§ WHAT YOU SHOULD DO
Pull out every line from the listing that has the word "DGND".
DATA SUPPLIED Start Marker
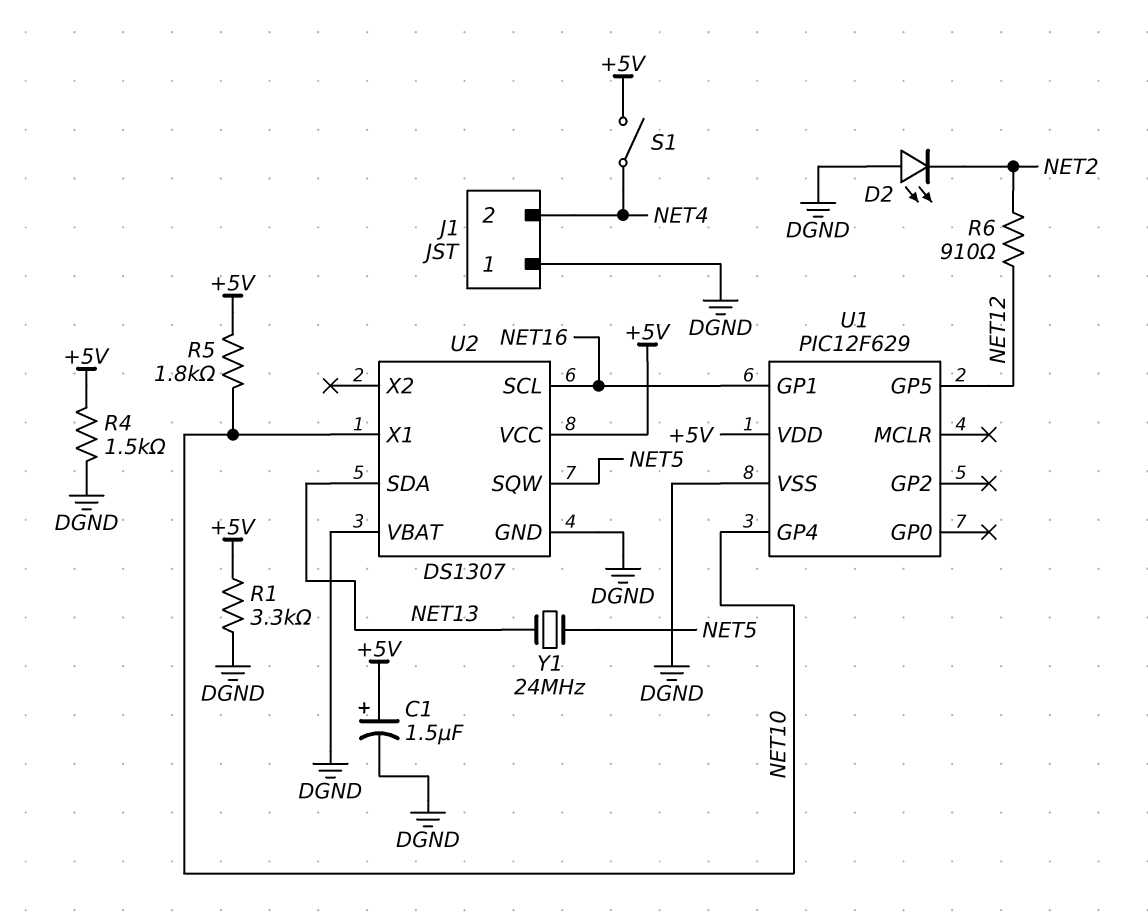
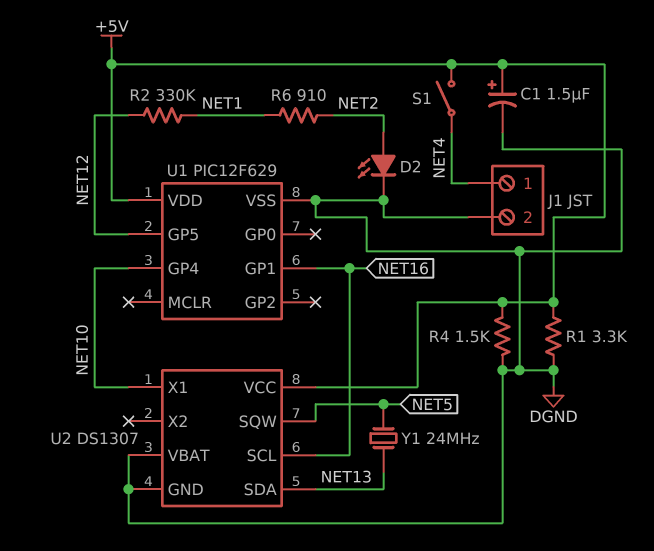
D2: LED (A DGND, K NET2) -> LED (A NET2, K DGND)
J1 pin 1: DGND -> NET4
J1 pin 2: NET4 -> DGND
R2: none -> 330k (NET1, NET12)
R5: 1.8k (+5V, NET10) -> none
R6: 910 (NET2, NET12) -> 910 (NET1, NET2)

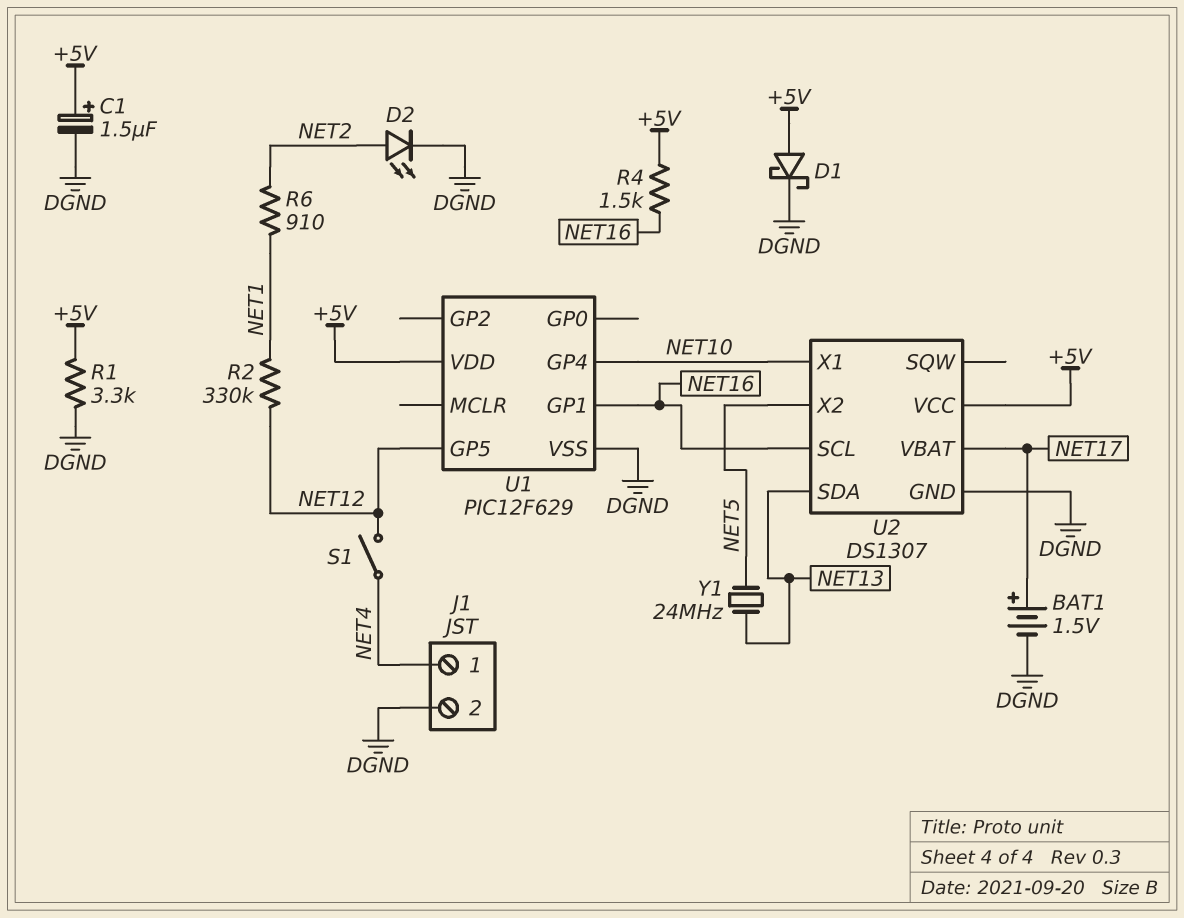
BAT1: none -> 1.5V (plus NET17, minus DGND)
D1: none -> schottky (A +5V, K DGND)
R4: 1.5k (+5V, DGND) -> 1.5k (+5V, NET16)
S1: switch (+5V, NET4) -> switch (NET4, NET12)
U2 pin SQW: NET5 -> none
U2 pin VBAT: DGND -> NET17
U2 pin X2: none -> NET5

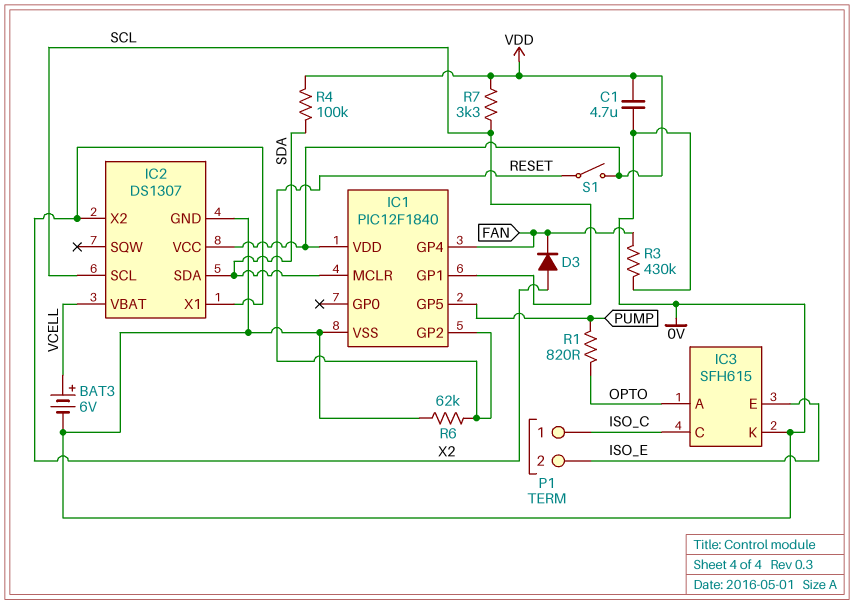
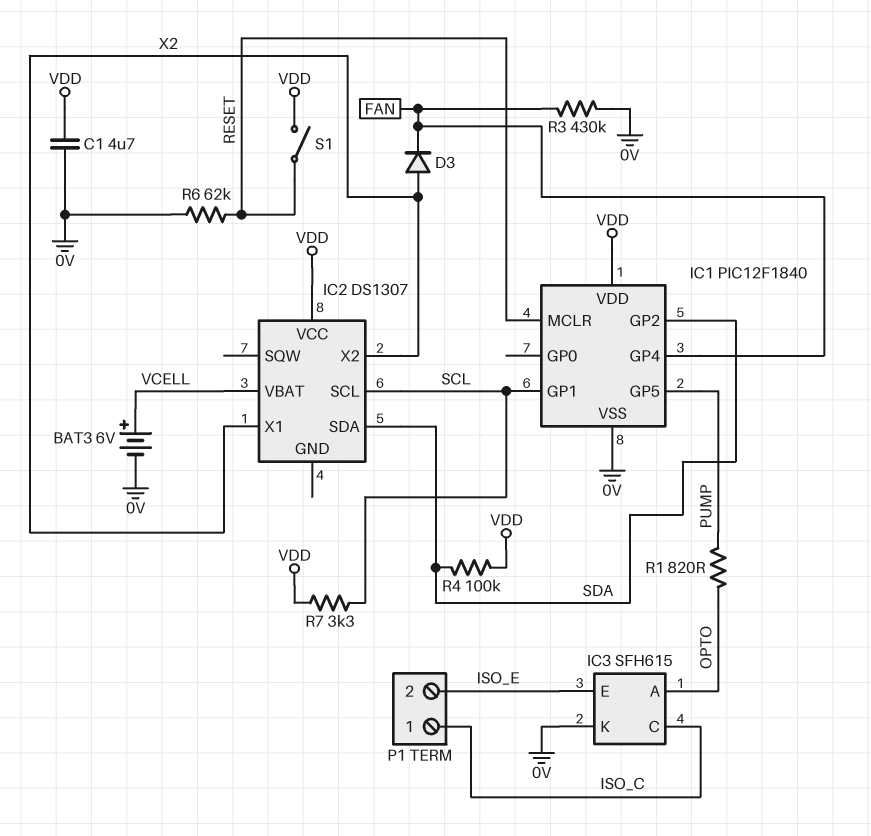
IC1 pin GP2: RESET -> SDA
IC1 pin MCLR: SDA -> RESET
IC2 pin GND: 0V -> none

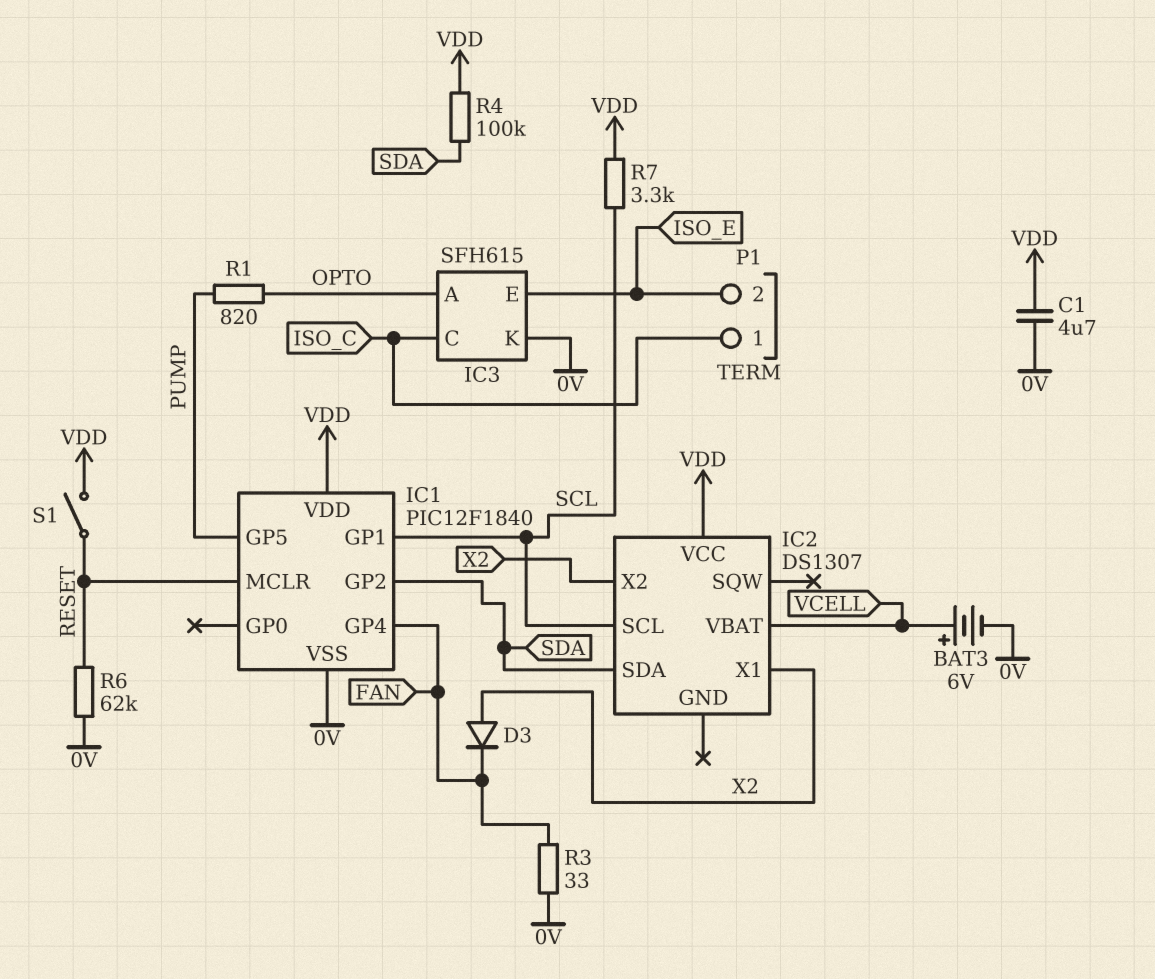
R3: 430k (0V, FAN) -> 33 (0V, FAN)

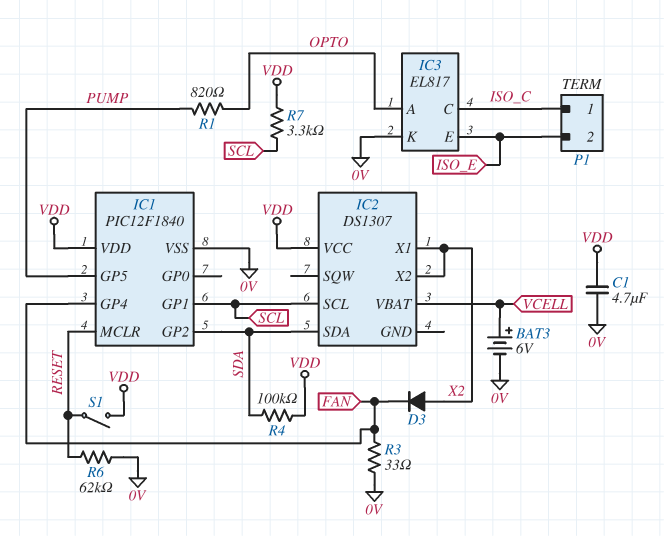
IC3: SFH615 -> EL817

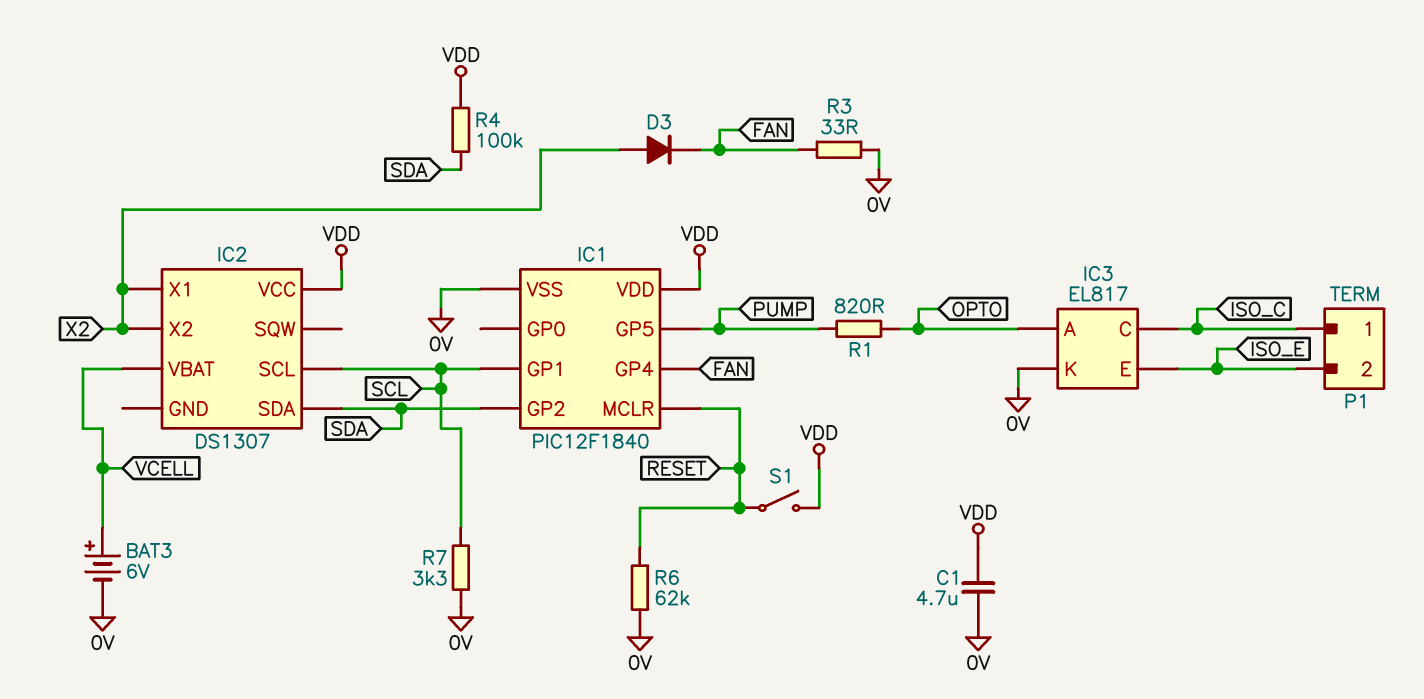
R7: 3.3k (SCL, VDD) -> 3.3k (0V, SCL)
DATA SUPPLIED End Marker
§ EXPECTED ANSWER
D2: LED (A DGND, K NET2) -> LED (A NET2, K DGND)
J1 pin 1: DGND -> NET4
J1 pin 2: NET4 -> DGND
BAT1: none -> 1.5V (plus NET17, minus DGND)
D1: none -> schottky (A +5V, K DGND)
R4: 1.5k (+5V, DGND) -> 1.5k (+5V, NET16)
U2 pin VBAT: DGND -> NET17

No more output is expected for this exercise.